┏━━
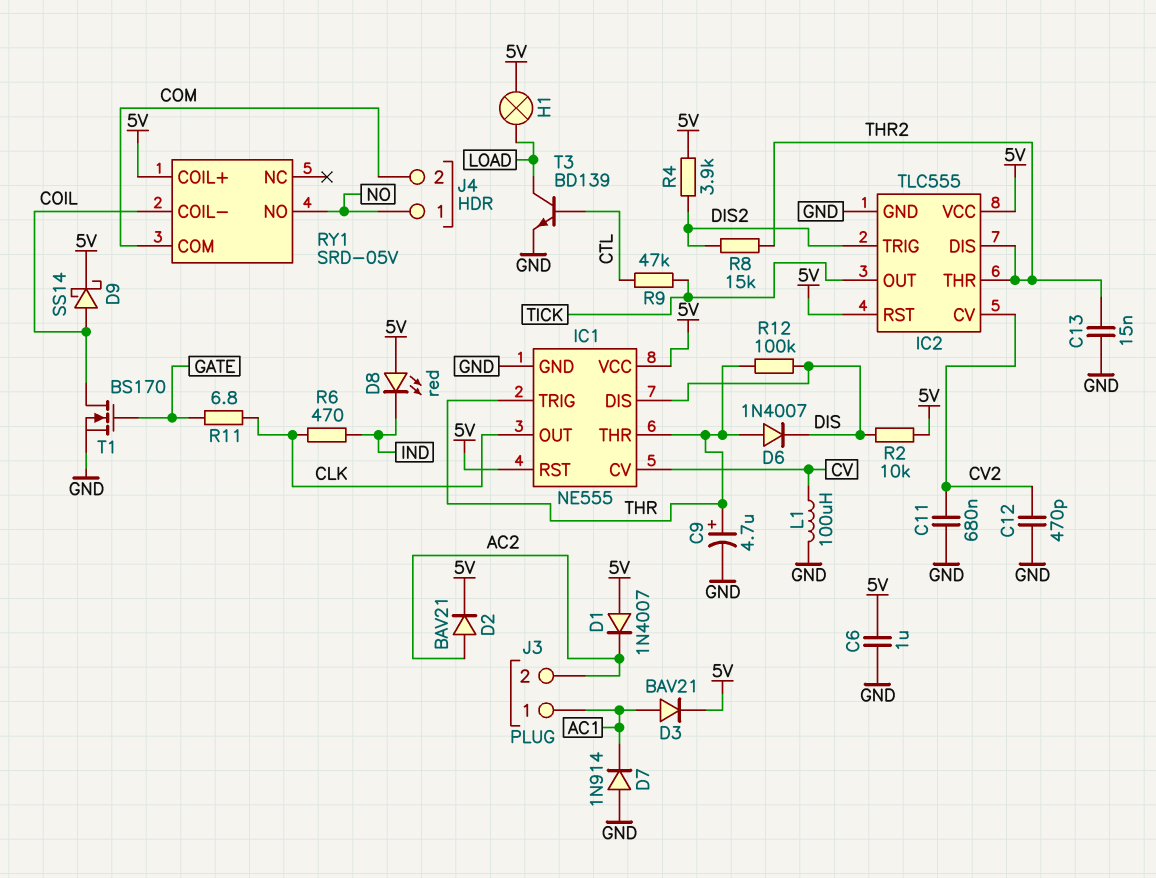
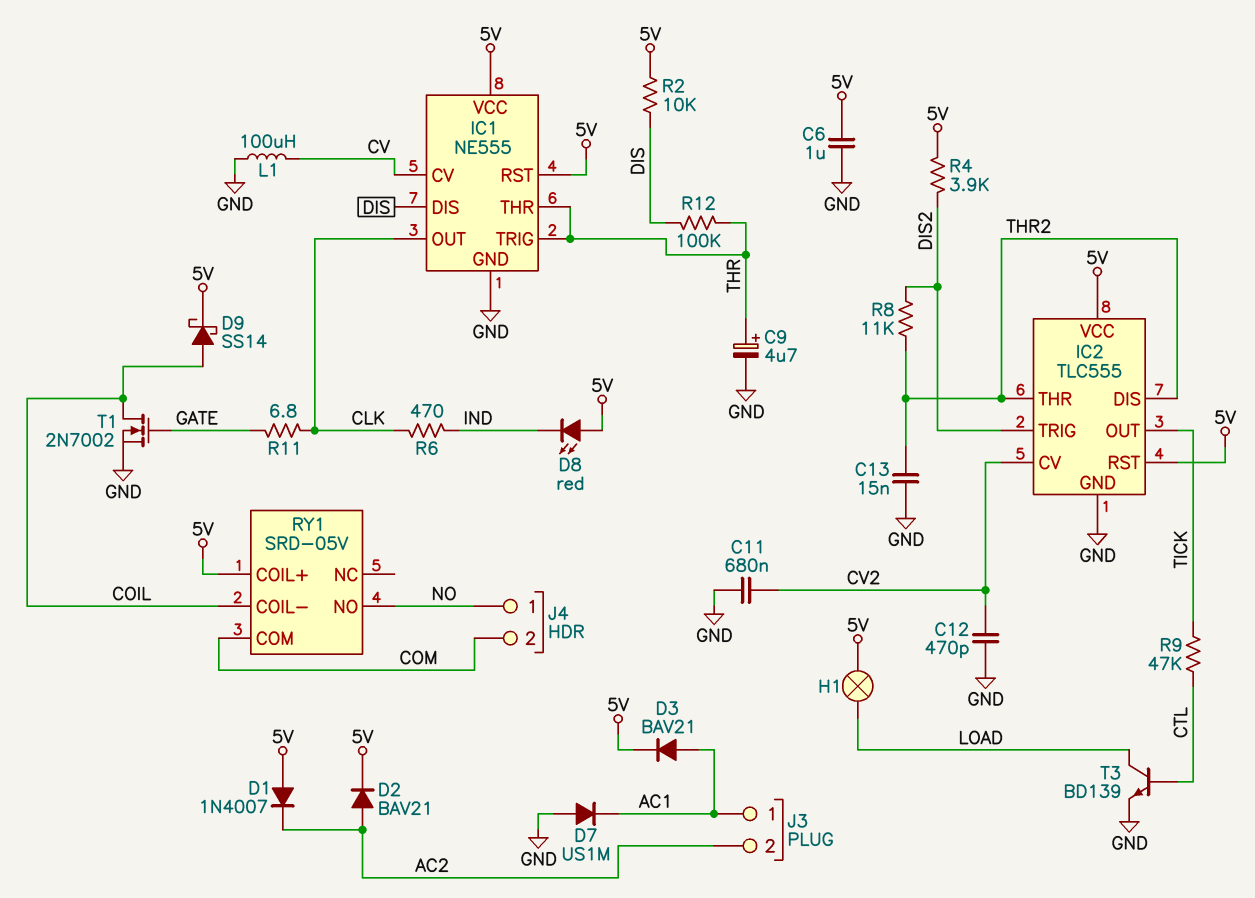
D6: diode 1N4007 (A THR, K DIS) -> none
D7: diode 1N914 (A GND, K AC1) -> diode US1M (A GND, K AC1)
R8: 15k (DIS2, THR2) -> 11k (DIS2, THR2)
T1: NMOS BS170 (G GATE, D COIL, S GND) -> NMOS 2N7002 (G GATE, D COIL, S GND)

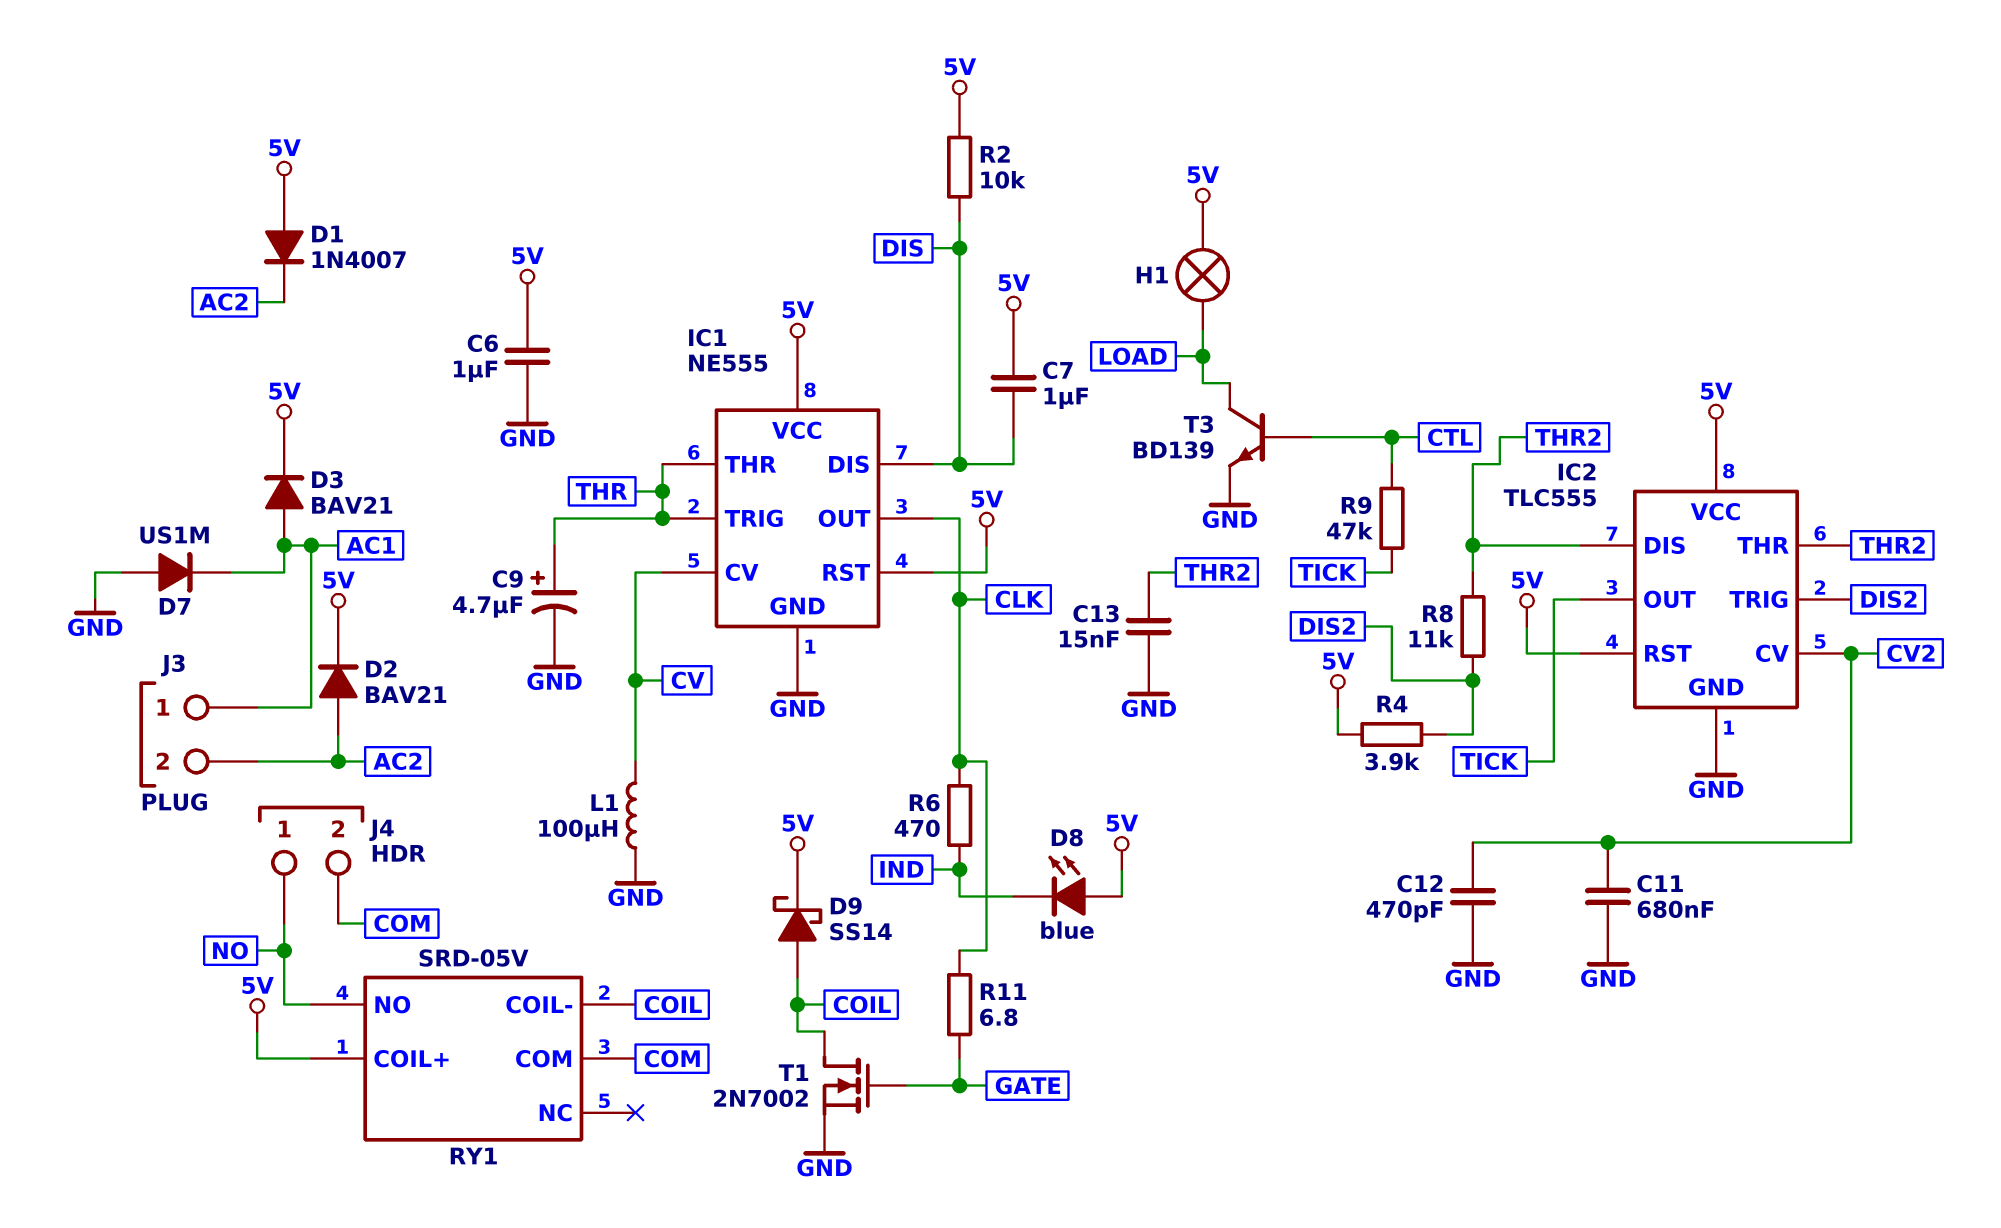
C7: none -> 1uF (5V, DIS)
D8: LED red (A 5V, K IND) -> LED blue (A 5V, K IND)
R12: 100k (DIS, THR) -> none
┗━━
The task: Retype the data above verbatim, minus images.

Written answer:
D6: diode 1N4007 (A THR, K DIS) -> none
D7: diode 1N914 (A GND, K AC1) -> diode US1M (A GND, K AC1)
R8: 15k (DIS2, THR2) -> 11k (DIS2, THR2)
T1: NMOS BS170 (G GATE, D COIL, S GND) -> NMOS 2N7002 (G GATE, D COIL, S GND)

C7: none -> 1uF (5V, DIS)
D8: LED red (A 5V, K IND) -> LED blue (A 5V, K IND)
R12: 100k (DIS, THR) -> none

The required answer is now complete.